:: PROBLEM TO SOLVE ::
Drop all images and give the records again exactly.

Saved entries:
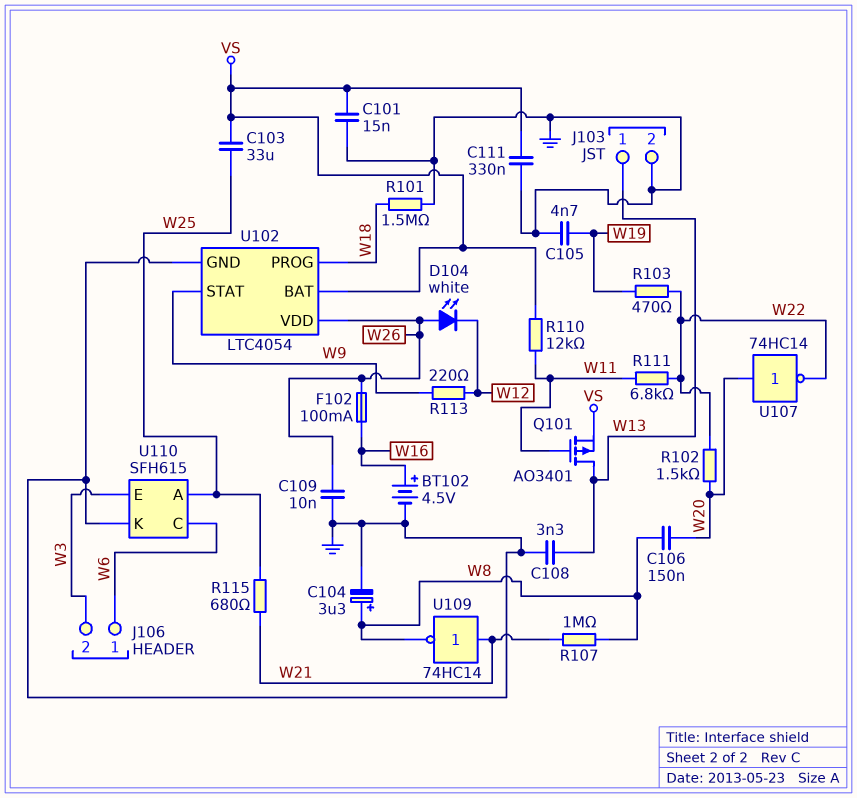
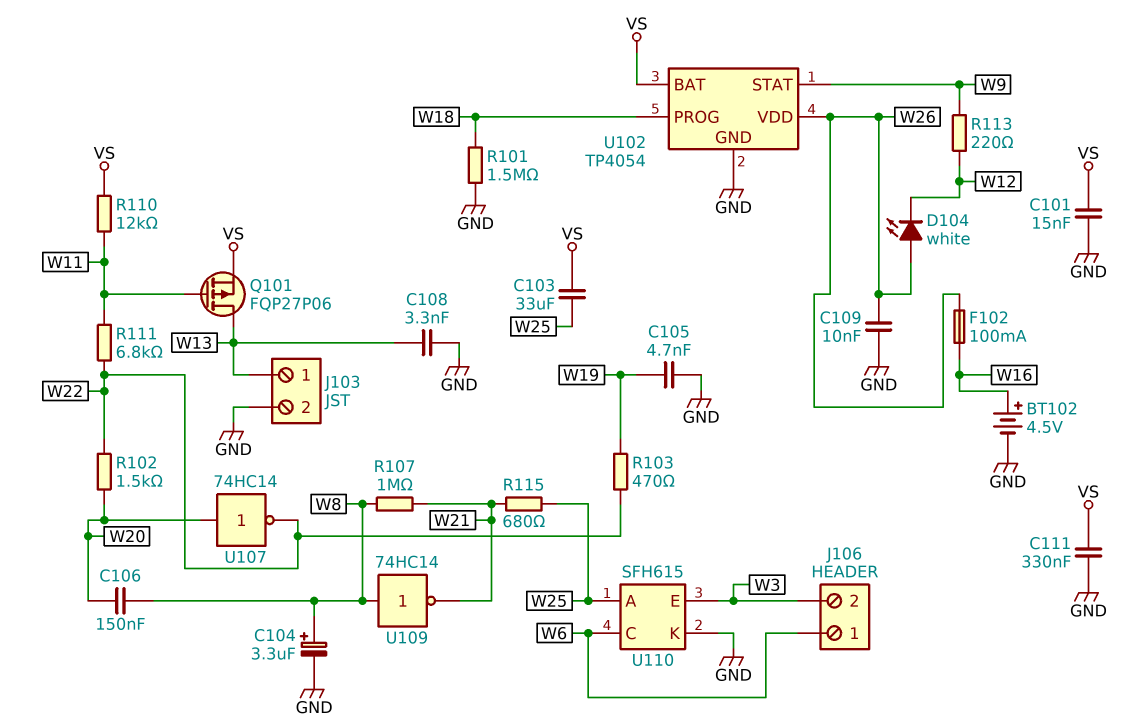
Q101: PMOS AO3401 (G W11, D W13, S VS) -> PMOS FQP27P06 (G W11, D W13, S VS)
U102: LTC4054 -> TP4054
U109: NOT 74HC14 (in W21, out W8) -> NOT 74HC14 (in W8, out W21)

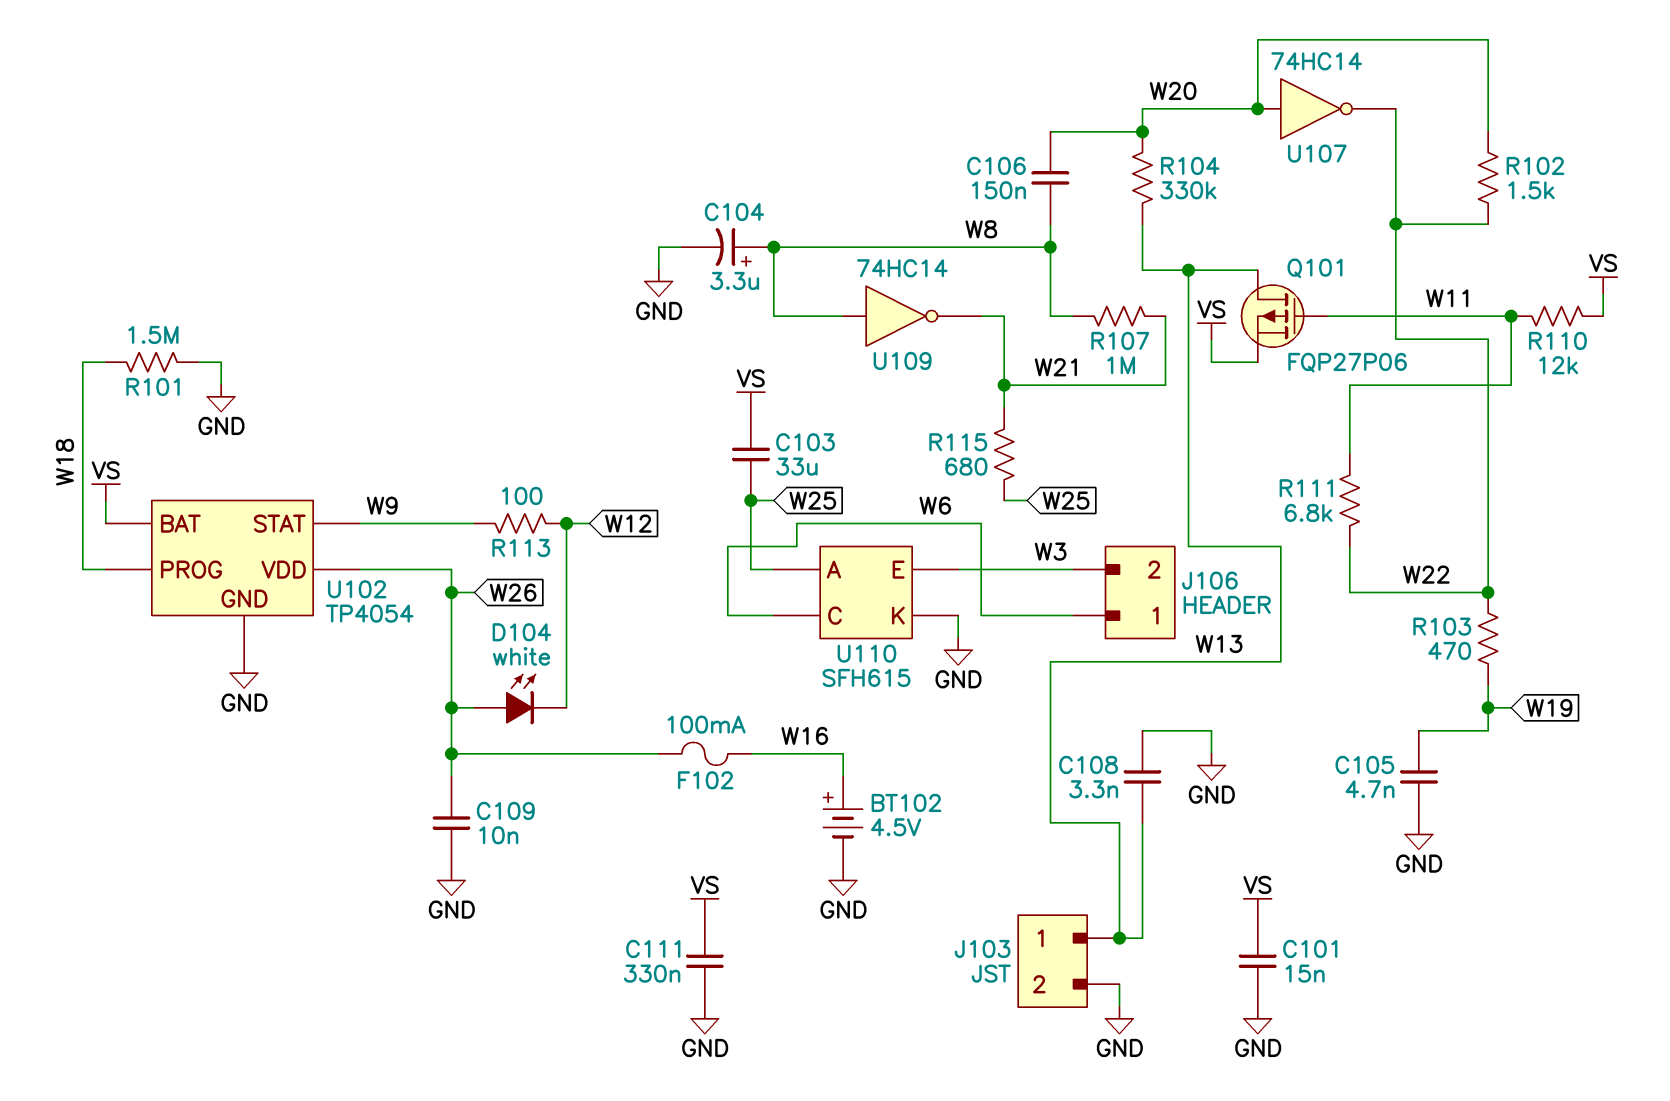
R104: none -> 330k (W13, W20)
R113: 220 (W9, W12) -> 100 (W9, W12)

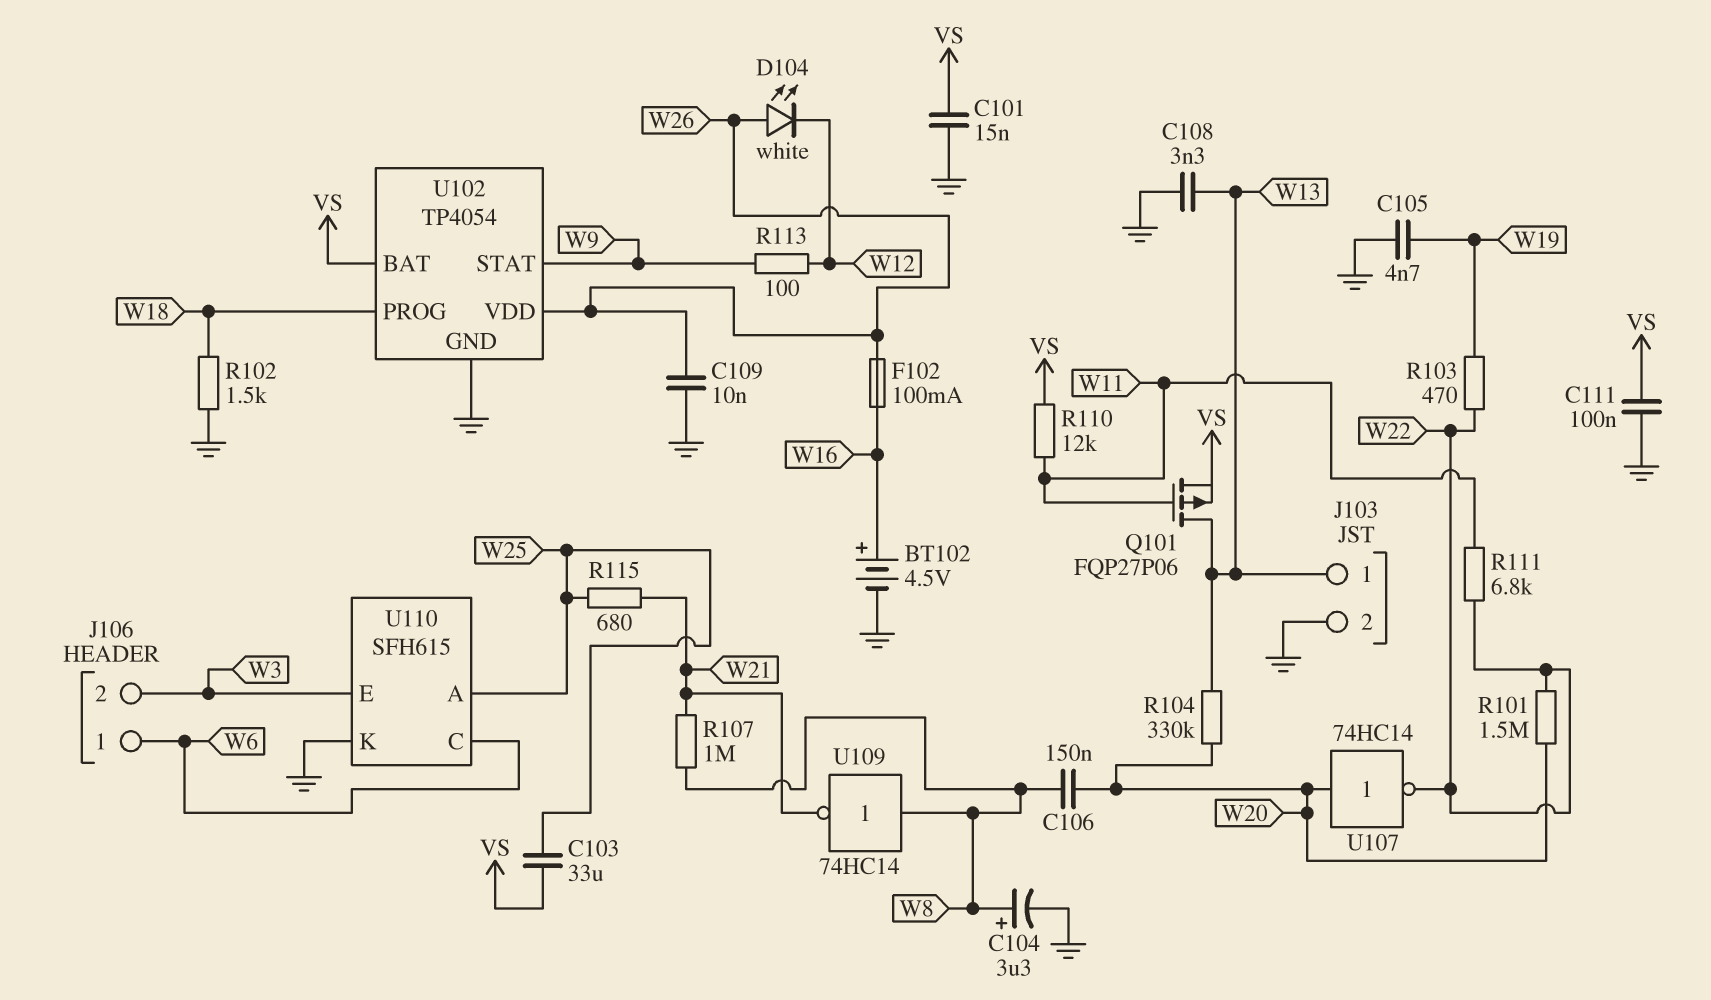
C111: 330nF (GND, VS) -> 100nF (GND, VS)
R101: 1.5M (GND, W18) -> 1.5M (W20, W22)
R102: 1.5k (W20, W22) -> 1.5k (GND, W18)

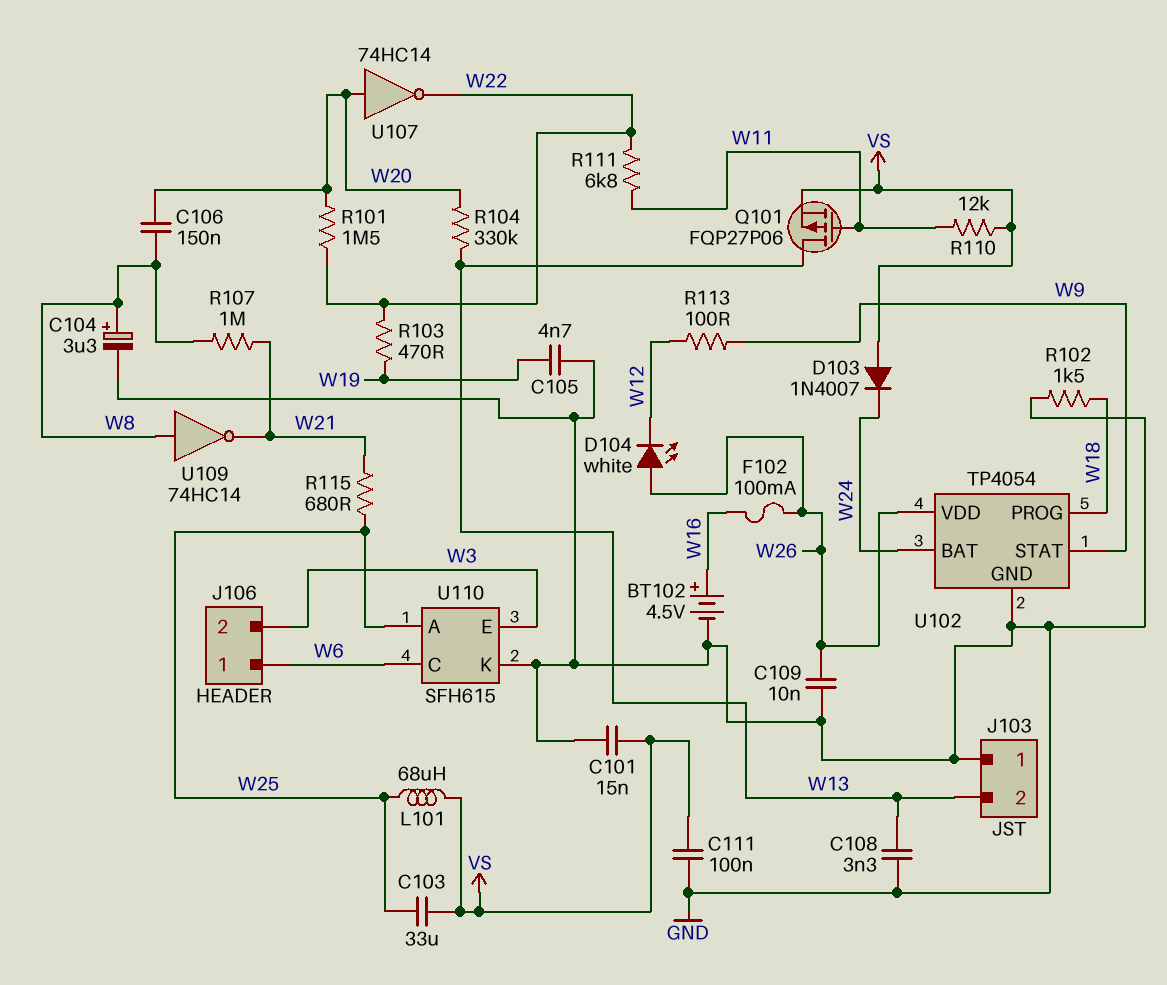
D103: none -> diode 1N4007 (A VS, K W24)
J103 pin 1: W13 -> GND
J103 pin 2: GND -> W13
L101: none -> 68uH (VS, W25)
U102 pin BAT: VS -> W24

:: EXERCISE RESULT ::
Q101: PMOS AO3401 (G W11, D W13, S VS) -> PMOS FQP27P06 (G W11, D W13, S VS)
U102: LTC4054 -> TP4054
U109: NOT 74HC14 (in W21, out W8) -> NOT 74HC14 (in W8, out W21)

R104: none -> 330k (W13, W20)
R113: 220 (W9, W12) -> 100 (W9, W12)

C111: 330nF (GND, VS) -> 100nF (GND, VS)
R101: 1.5M (GND, W18) -> 1.5M (W20, W22)
R102: 1.5k (W20, W22) -> 1.5k (GND, W18)

D103: none -> diode 1N4007 (A VS, K W24)
J103 pin 1: W13 -> GND
J103 pin 2: GND -> W13
L101: none -> 68uH (VS, W25)
U102 pin BAT: VS -> W24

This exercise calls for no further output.